• **Task prompt**
Echo the material below word for word, starting at its first line and continuing through the line that contains "center [53, 186].", that line included.

┌─ Source data

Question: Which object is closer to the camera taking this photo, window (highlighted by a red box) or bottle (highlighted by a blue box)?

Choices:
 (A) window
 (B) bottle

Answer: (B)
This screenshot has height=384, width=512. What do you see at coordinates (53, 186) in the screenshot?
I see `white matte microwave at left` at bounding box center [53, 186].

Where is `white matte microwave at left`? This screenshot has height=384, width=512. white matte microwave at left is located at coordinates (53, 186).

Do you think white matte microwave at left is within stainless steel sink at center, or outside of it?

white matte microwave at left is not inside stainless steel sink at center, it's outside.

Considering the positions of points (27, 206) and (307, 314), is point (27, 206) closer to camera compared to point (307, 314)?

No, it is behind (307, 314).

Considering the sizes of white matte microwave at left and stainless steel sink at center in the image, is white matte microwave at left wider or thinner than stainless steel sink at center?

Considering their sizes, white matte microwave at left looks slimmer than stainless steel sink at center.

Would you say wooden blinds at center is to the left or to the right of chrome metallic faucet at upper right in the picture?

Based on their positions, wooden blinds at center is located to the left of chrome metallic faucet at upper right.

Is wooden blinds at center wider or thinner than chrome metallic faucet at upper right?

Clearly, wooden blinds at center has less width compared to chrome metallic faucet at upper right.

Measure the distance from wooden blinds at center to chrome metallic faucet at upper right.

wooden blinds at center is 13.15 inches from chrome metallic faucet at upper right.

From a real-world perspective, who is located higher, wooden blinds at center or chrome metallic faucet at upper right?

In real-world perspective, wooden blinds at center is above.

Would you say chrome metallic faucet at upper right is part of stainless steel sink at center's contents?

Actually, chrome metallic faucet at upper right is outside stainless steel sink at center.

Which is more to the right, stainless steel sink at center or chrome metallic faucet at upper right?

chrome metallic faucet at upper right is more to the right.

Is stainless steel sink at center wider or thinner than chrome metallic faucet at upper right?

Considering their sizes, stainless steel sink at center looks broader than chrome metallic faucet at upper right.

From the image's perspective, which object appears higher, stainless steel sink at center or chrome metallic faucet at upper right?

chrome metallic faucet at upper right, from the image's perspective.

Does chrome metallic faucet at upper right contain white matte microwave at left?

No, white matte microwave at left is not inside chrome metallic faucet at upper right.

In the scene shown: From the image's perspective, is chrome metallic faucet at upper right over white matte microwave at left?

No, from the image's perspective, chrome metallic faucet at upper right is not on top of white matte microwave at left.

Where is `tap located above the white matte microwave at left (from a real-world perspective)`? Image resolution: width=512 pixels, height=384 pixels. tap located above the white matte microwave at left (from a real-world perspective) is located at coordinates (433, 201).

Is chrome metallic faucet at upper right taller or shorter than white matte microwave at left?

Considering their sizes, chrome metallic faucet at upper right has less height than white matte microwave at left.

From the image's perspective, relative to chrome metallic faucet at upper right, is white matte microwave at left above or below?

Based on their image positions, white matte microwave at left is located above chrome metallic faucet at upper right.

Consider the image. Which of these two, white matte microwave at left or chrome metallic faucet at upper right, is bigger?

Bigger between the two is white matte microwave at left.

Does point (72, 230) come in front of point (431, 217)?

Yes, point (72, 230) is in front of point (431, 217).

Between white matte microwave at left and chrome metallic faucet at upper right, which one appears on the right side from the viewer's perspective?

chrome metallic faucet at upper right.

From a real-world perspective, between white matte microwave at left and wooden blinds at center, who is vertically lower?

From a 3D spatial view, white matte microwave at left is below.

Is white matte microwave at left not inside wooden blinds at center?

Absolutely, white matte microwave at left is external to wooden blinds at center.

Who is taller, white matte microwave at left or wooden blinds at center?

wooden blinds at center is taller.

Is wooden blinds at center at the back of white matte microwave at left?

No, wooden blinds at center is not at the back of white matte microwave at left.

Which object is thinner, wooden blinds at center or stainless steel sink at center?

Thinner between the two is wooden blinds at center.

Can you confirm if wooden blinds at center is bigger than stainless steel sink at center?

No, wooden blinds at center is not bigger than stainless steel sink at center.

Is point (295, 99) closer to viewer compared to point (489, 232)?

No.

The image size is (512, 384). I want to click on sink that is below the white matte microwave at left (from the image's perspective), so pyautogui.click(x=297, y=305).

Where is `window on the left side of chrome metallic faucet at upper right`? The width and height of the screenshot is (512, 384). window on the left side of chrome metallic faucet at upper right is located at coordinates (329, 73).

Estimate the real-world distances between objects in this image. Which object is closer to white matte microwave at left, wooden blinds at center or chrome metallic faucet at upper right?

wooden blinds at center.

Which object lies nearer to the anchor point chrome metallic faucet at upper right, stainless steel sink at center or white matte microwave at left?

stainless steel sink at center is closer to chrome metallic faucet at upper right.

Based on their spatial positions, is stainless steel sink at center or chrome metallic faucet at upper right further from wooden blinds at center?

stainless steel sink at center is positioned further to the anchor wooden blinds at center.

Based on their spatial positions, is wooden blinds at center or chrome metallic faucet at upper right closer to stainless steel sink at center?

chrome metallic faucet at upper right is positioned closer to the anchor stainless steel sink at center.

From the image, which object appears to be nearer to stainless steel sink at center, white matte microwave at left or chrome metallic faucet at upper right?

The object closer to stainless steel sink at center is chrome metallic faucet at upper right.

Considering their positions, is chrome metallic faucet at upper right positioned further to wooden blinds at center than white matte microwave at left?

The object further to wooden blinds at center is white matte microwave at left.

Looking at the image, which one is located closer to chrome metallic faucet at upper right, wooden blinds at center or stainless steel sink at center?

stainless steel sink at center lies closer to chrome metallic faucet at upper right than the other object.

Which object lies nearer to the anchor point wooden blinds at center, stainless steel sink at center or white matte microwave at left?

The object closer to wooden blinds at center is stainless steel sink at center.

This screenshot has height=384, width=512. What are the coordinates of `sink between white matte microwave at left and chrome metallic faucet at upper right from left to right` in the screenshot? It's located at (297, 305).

└─

• **Exercise output**
Question: Which object is closer to the camera taking this photo, window (highlighted by a red box) or bottle (highlighted by a blue box)?

Choices:
 (A) window
 (B) bottle

Answer: (B)
This screenshot has height=384, width=512. What do you see at coordinates (53, 186) in the screenshot?
I see `white matte microwave at left` at bounding box center [53, 186].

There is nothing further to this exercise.